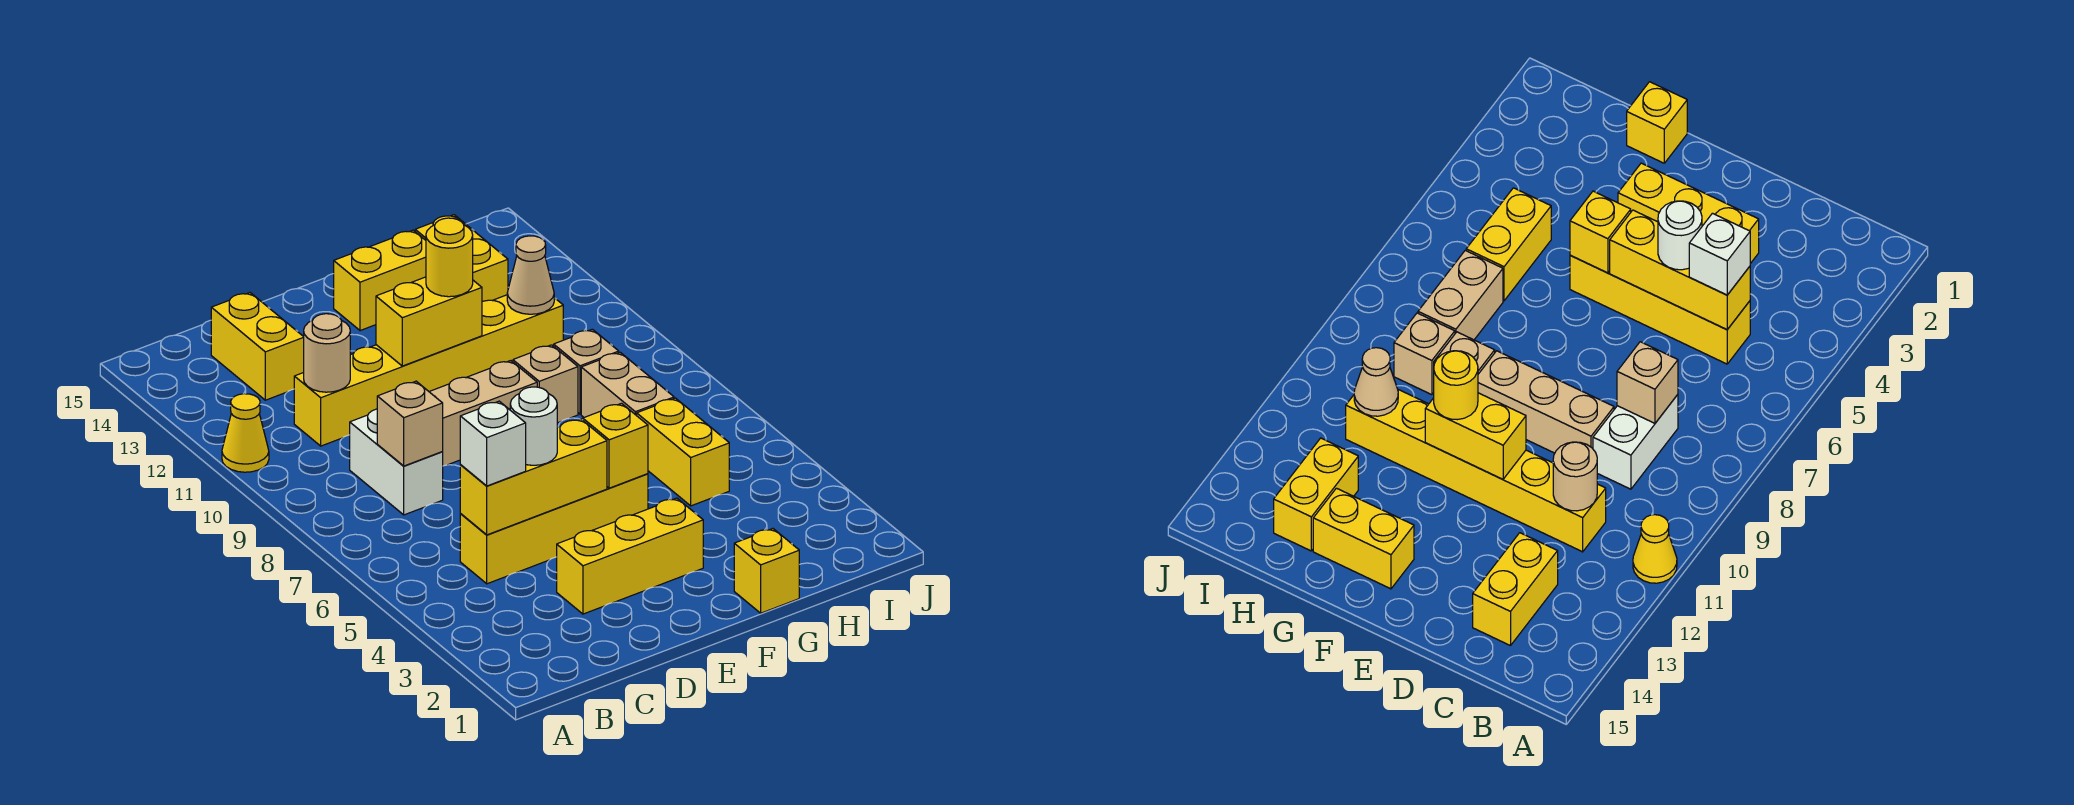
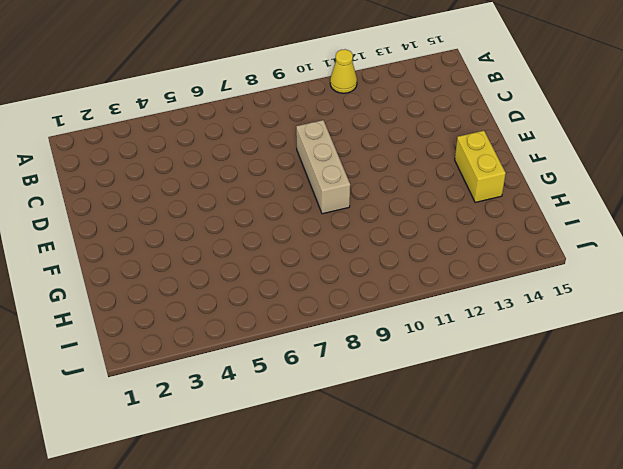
none -> yellow brick C5:F5 level 1
none -> white brick C8:C9 level 1
none -> yellow brick C11:H11 level 1

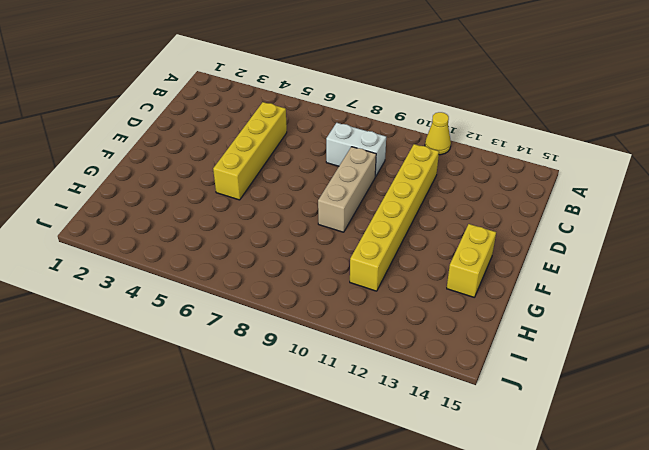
none -> yellow brick C13:C14 level 1
none -> yellow brick D3:F3 level 1
none -> yellow brick G1 level 1

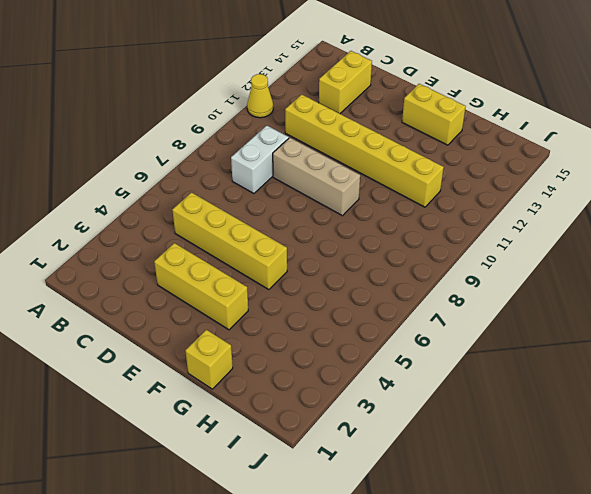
none -> tan brick G9 level 1
none -> yellow brick H5:H6 level 1
none -> tan brick H7:H8 level 1

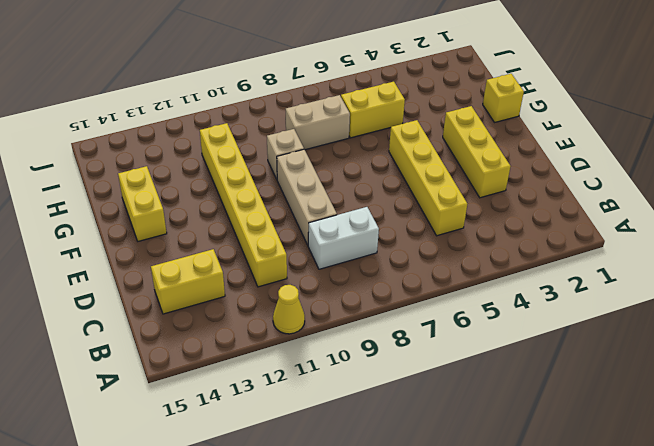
none -> tan brick H9 level 1
none -> yellow brick H13:H14 level 1
none -> yellow brick C5:E5 level 2

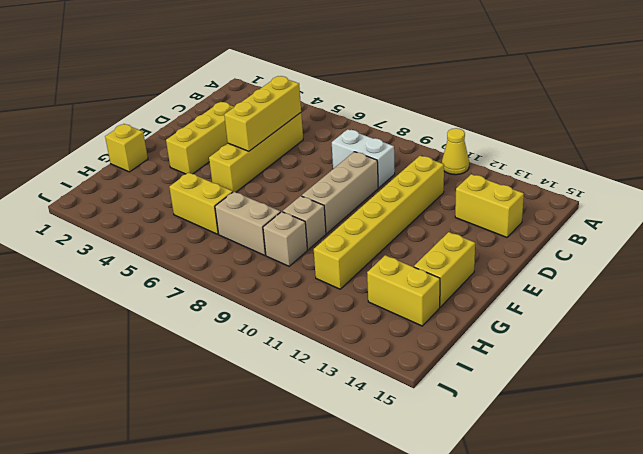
none -> tan brick C8 level 2
none -> tan round brick C11 level 2
none -> yellow brick E11:F11 level 2

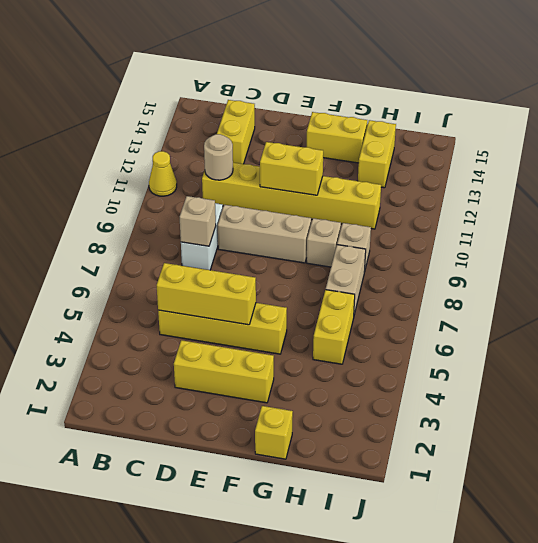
none -> yellow brick F5 level 2
none -> tan cone H11 level 2
none -> white brick C5 level 3

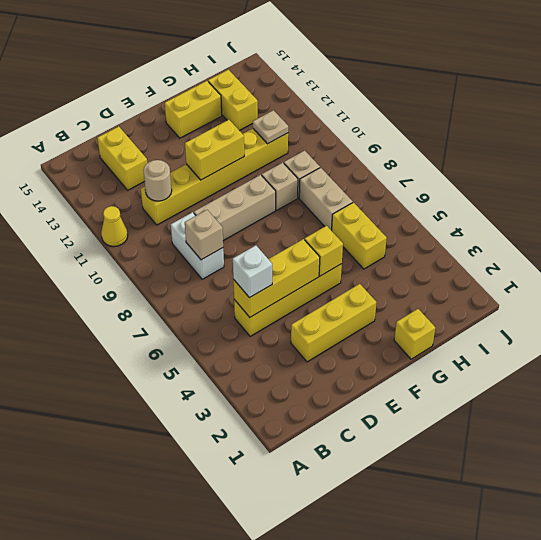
tan plate H11 level 2 -> tan cone H11 level 2
none -> white round brick D5 level 3
none -> yellow round brick F11 level 3

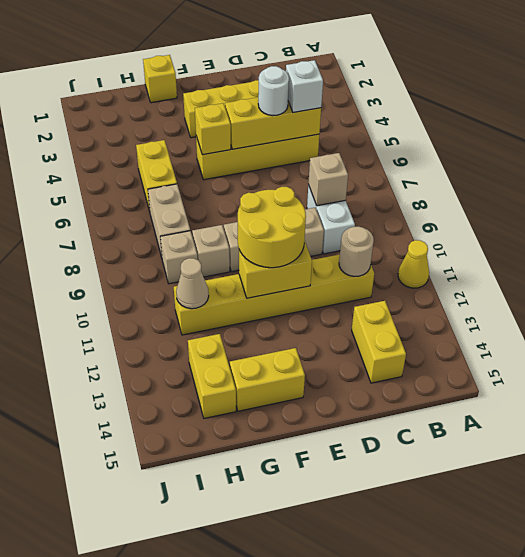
yellow round brick E10:F11 level 3 -> yellow round brick F11 level 3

→ Work to be completed
Set down the records above exactly, leaving out pictures.

→ Result
none -> yellow brick C5:F5 level 1
none -> white brick C8:C9 level 1
none -> yellow brick C11:H11 level 1

none -> yellow brick C13:C14 level 1
none -> yellow brick D3:F3 level 1
none -> yellow brick G1 level 1

none -> tan brick G9 level 1
none -> yellow brick H5:H6 level 1
none -> tan brick H7:H8 level 1

none -> tan brick H9 level 1
none -> yellow brick H13:H14 level 1
none -> yellow brick C5:E5 level 2

none -> tan brick C8 level 2
none -> tan round brick C11 level 2
none -> yellow brick E11:F11 level 2

none -> yellow brick F5 level 2
none -> tan cone H11 level 2
none -> white brick C5 level 3

tan plate H11 level 2 -> tan cone H11 level 2
none -> white round brick D5 level 3
none -> yellow round brick F11 level 3

yellow round brick E10:F11 level 3 -> yellow round brick F11 level 3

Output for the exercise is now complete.